- _Supplied records_:
******
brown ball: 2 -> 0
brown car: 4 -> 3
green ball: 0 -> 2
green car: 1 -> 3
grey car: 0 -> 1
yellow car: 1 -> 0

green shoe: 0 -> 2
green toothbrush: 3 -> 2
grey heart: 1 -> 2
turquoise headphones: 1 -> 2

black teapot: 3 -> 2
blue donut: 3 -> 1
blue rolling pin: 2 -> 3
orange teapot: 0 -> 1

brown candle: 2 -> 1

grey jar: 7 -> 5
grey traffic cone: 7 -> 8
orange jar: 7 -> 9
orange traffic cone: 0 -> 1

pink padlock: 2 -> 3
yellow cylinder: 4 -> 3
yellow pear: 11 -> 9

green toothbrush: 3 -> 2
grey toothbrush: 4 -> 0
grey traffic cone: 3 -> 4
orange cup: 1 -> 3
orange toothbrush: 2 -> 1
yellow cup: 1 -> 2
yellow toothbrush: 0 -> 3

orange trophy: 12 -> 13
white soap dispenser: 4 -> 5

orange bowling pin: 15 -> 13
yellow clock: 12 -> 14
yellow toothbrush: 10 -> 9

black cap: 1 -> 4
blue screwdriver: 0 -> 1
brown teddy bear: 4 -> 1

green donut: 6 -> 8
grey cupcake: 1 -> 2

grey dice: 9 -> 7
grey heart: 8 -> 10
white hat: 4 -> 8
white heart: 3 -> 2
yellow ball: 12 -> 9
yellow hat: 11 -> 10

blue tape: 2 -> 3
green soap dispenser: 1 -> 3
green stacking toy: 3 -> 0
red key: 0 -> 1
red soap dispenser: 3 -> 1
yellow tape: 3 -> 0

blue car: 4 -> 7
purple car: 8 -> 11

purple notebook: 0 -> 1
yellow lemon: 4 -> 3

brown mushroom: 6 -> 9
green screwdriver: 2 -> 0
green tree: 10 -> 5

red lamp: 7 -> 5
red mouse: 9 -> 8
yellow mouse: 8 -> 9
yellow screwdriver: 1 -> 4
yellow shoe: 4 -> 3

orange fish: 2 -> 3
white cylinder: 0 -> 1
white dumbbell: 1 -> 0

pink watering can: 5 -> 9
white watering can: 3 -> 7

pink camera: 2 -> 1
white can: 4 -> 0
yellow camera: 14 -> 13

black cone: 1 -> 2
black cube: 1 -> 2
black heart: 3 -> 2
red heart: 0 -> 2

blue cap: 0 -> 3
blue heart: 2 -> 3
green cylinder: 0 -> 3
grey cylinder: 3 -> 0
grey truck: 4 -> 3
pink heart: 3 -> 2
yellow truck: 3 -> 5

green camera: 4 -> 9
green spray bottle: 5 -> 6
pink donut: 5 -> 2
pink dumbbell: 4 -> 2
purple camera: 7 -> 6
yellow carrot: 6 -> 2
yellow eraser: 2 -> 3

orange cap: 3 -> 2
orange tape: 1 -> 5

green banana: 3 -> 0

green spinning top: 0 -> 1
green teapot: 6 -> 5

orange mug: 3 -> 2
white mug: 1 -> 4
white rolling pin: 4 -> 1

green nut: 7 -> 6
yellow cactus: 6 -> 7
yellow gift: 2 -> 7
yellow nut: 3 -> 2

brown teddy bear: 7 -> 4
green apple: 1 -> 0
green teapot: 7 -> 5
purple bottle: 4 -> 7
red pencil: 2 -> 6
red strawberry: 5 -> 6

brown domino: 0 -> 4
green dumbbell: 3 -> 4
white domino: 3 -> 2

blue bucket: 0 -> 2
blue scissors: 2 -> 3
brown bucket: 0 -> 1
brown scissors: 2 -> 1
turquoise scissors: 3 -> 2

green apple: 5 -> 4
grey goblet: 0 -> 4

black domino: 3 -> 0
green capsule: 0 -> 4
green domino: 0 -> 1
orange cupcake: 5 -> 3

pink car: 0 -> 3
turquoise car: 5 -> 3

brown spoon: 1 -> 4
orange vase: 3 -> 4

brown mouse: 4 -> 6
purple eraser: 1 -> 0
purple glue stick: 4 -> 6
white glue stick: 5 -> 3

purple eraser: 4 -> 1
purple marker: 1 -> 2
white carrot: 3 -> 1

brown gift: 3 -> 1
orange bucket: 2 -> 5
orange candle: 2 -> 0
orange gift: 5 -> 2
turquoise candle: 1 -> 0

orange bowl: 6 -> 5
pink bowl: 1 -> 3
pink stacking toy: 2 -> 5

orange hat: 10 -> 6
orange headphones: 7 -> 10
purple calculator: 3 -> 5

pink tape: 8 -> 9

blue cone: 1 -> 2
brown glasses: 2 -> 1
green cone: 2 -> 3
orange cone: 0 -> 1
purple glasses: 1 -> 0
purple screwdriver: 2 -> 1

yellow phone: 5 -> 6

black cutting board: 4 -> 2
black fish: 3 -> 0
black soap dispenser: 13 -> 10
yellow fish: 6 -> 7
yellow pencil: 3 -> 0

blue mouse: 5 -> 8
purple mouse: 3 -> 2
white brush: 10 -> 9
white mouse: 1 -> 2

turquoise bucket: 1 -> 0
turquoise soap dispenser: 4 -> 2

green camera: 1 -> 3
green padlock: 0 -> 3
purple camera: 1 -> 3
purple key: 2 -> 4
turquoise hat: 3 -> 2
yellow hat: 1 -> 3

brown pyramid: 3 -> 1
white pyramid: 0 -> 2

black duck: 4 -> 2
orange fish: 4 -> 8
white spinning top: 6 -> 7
******
- _Description of the task_: Here the output must be the lines above from the line with "purple glasses: 1 -> 0" to the line with "purple camera: 1 -> 3", both included, duplicated word for word and nothing else.

- _Response box_:
purple glasses: 1 -> 0
purple screwdriver: 2 -> 1

yellow phone: 5 -> 6

black cutting board: 4 -> 2
black fish: 3 -> 0
black soap dispenser: 13 -> 10
yellow fish: 6 -> 7
yellow pencil: 3 -> 0

blue mouse: 5 -> 8
purple mouse: 3 -> 2
white brush: 10 -> 9
white mouse: 1 -> 2

turquoise bucket: 1 -> 0
turquoise soap dispenser: 4 -> 2

green camera: 1 -> 3
green padlock: 0 -> 3
purple camera: 1 -> 3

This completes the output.